▶ _Records shown_:
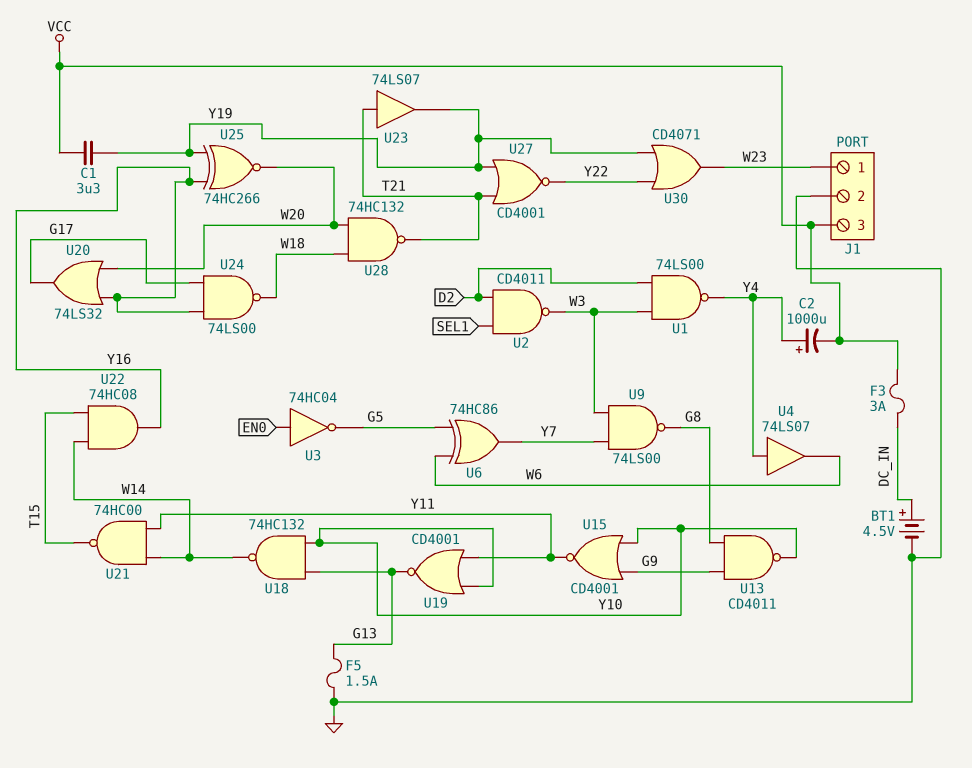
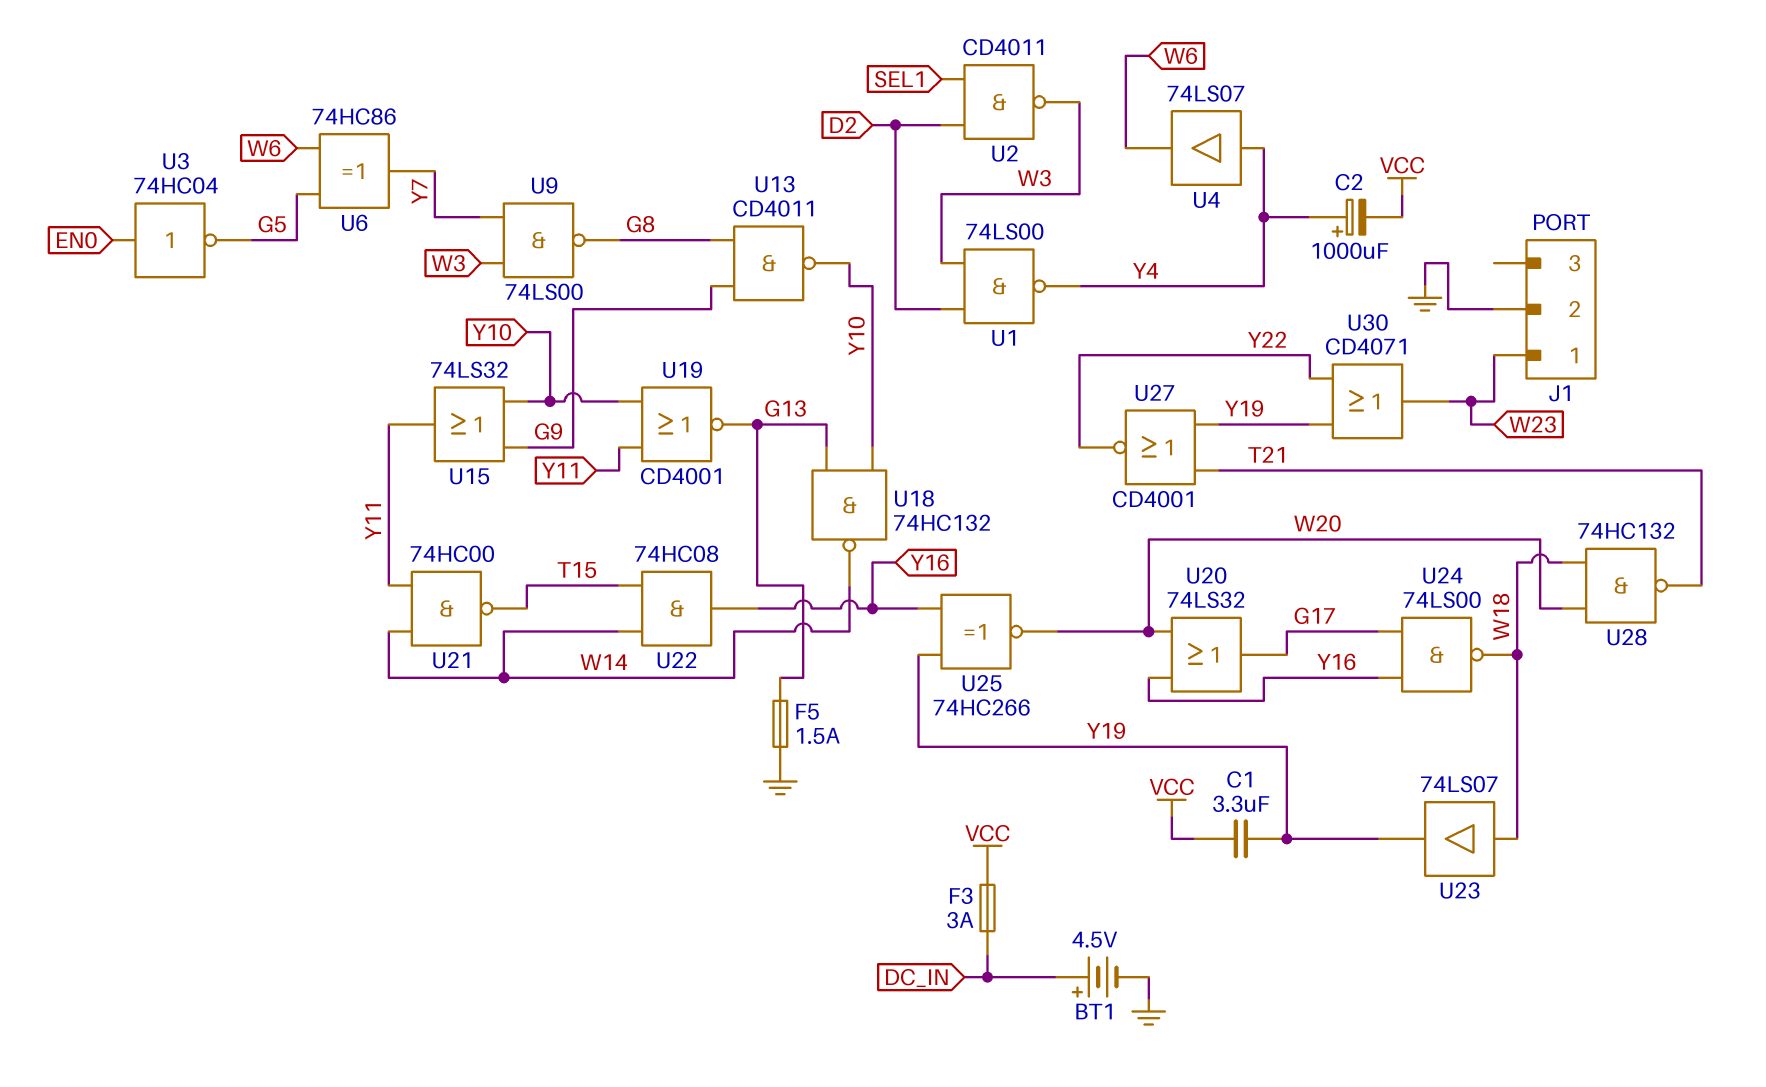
J1 pin 3: VCC -> none
U15: NOR CD4001 (in G9, in Y10, out Y11) -> OR 74LS32 (in G9, in Y10, out Y11)
U23: buffer 74LS07 (in T21, out Y19) -> buffer 74LS07 (in W18, out Y19)

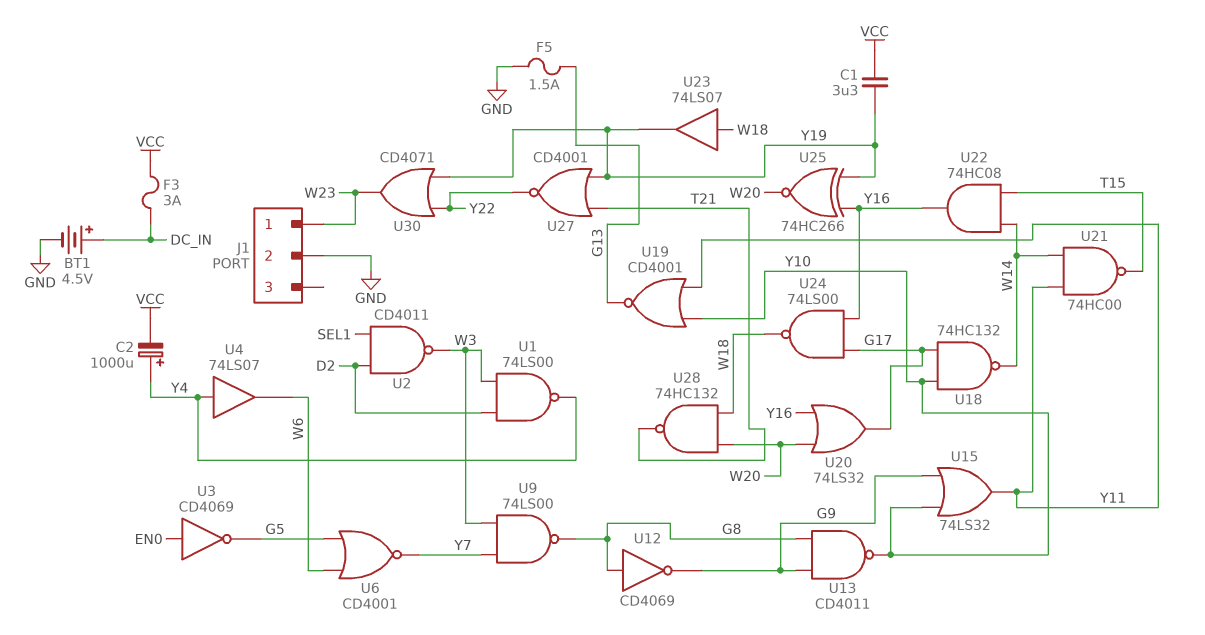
U3: NOT 74HC04 (in EN0, out G5) -> NOT CD4069 (in EN0, out G5)
U6: XOR 74HC86 (in G5, in W6, out Y7) -> NOR CD4001 (in G5, in W6, out Y7)
U12: none -> NOT CD4069 (in G8, out G9)
U18: NAND 74HC132 (in G13, in Y10, out W14) -> NAND 74HC132 (in G17, in Y10, out W14)

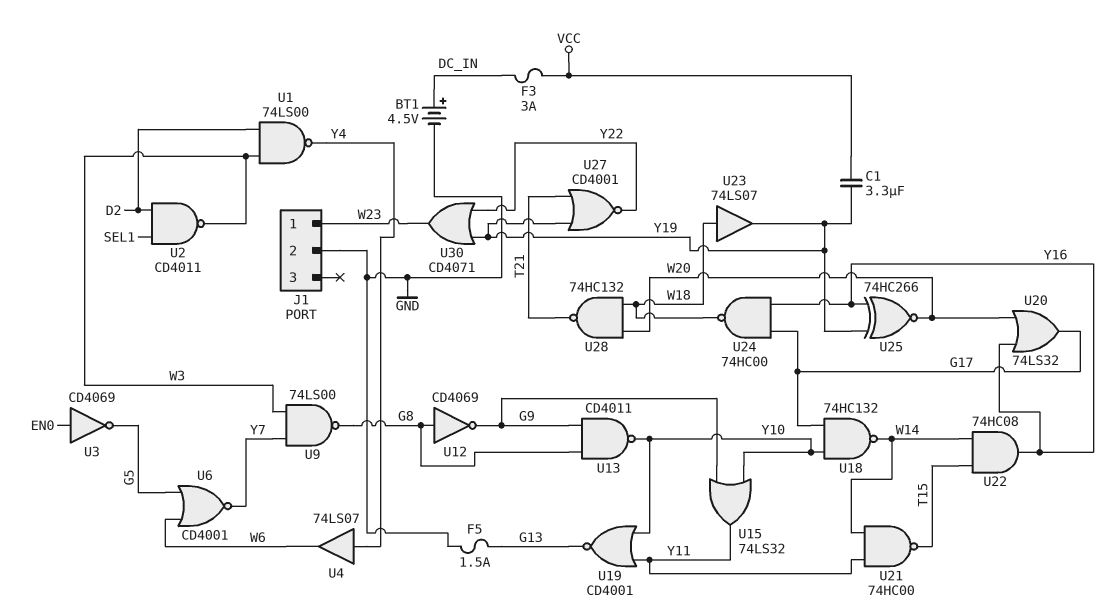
C2: 1000uF (plus Y4, minus VCC) -> none
U24: NAND 74LS00 (in G17, in Y16, out W18) -> NAND 74HC00 (in G17, in Y16, out W18)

▶ _Exercise_: Could you repeat every entry above exactly, with each picture omitted?

▶ _Written response_:
J1 pin 3: VCC -> none
U15: NOR CD4001 (in G9, in Y10, out Y11) -> OR 74LS32 (in G9, in Y10, out Y11)
U23: buffer 74LS07 (in T21, out Y19) -> buffer 74LS07 (in W18, out Y19)

U3: NOT 74HC04 (in EN0, out G5) -> NOT CD4069 (in EN0, out G5)
U6: XOR 74HC86 (in G5, in W6, out Y7) -> NOR CD4001 (in G5, in W6, out Y7)
U12: none -> NOT CD4069 (in G8, out G9)
U18: NAND 74HC132 (in G13, in Y10, out W14) -> NAND 74HC132 (in G17, in Y10, out W14)

C2: 1000uF (plus Y4, minus VCC) -> none
U24: NAND 74LS00 (in G17, in Y16, out W18) -> NAND 74HC00 (in G17, in Y16, out W18)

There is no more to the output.